WHAT THE TASK ASKS.
Give the number of lines in the data below that contain "turned", with no other words.

DATA PROVIDED.

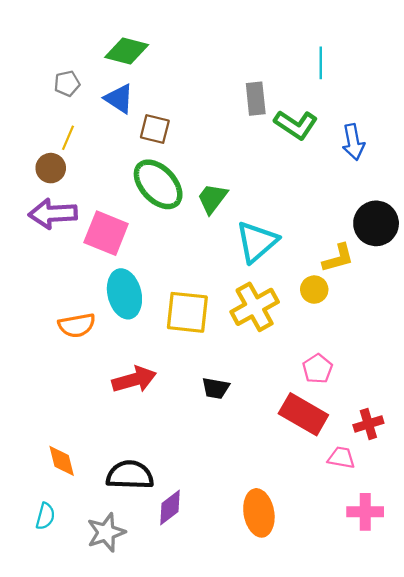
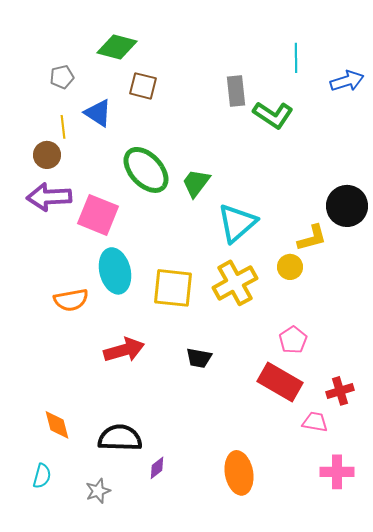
blue triangle: (119, 99) -> (98, 113), moved
brown square: (155, 129) -> (143, 86), moved
yellow line: (68, 138) -> (63, 127), turned -30
blue arrow: (353, 142) -> (347, 81), moved, turned -96
purple diamond: (170, 507) -> (157, 468), size x0.7
gray star: (106, 532) -> (98, 491), size x0.7

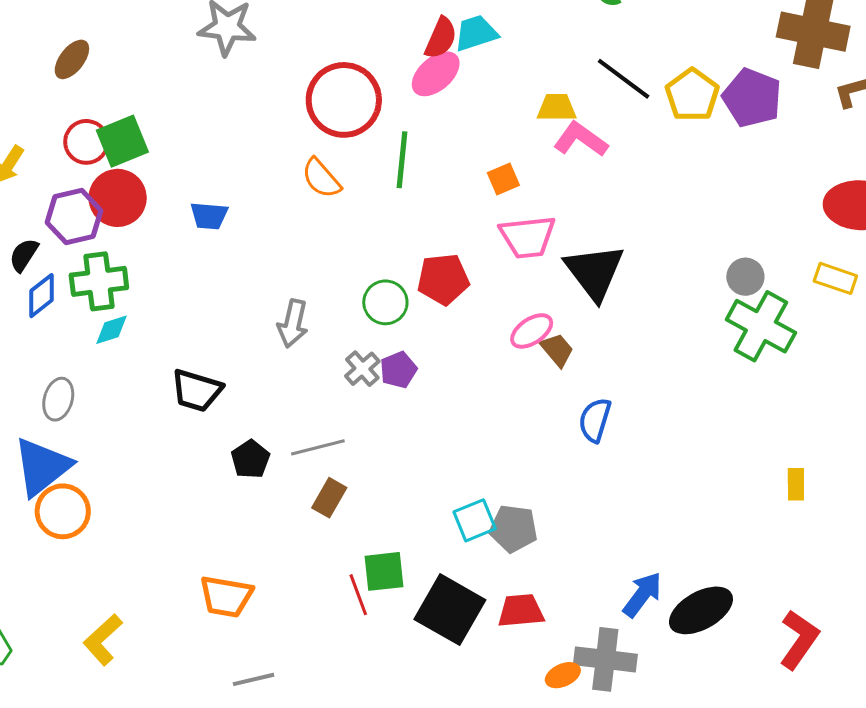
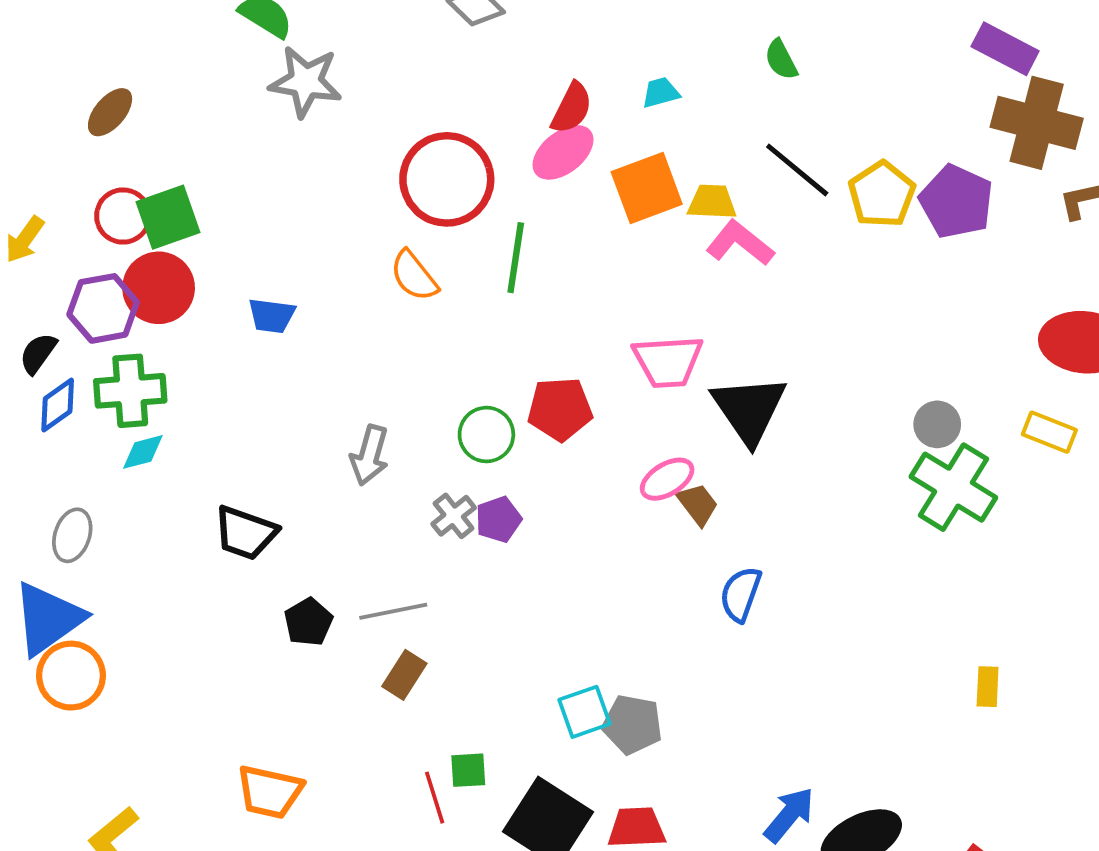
cyan trapezoid: (476, 33) -> (661, 93), moved, size x0.7
orange square: (503, 179) -> (647, 188), moved, size x1.8
green square: (384, 571) -> (468, 770), size x0.7

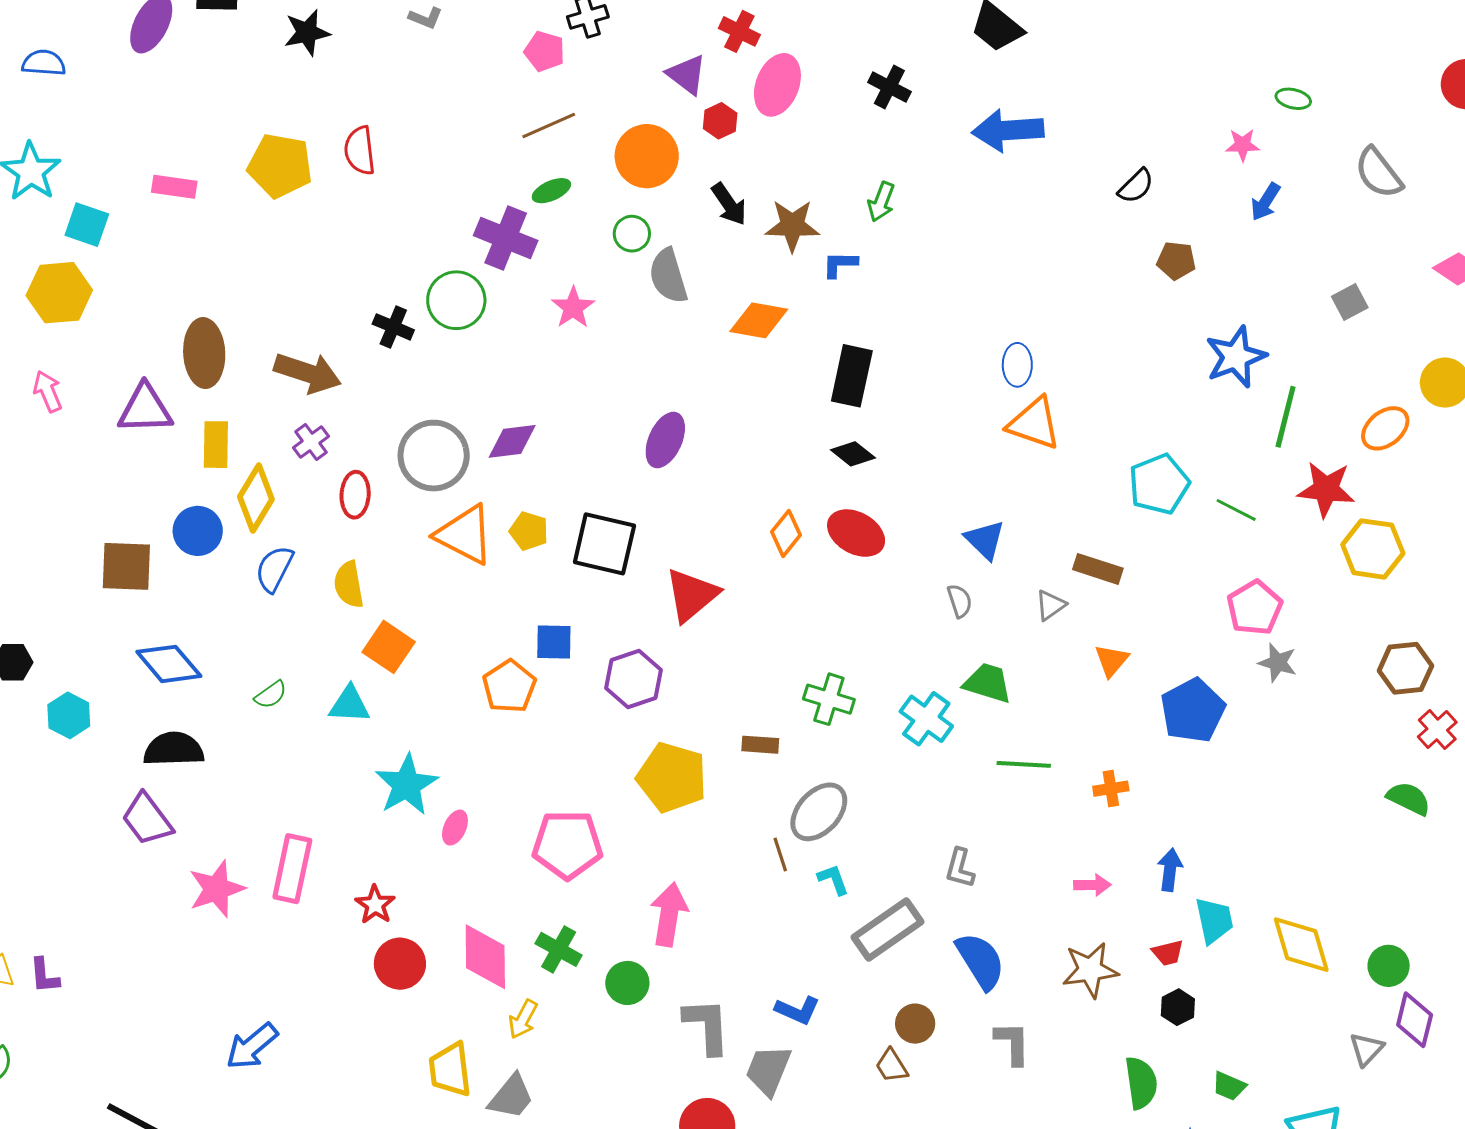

ANSWER SPACE.
2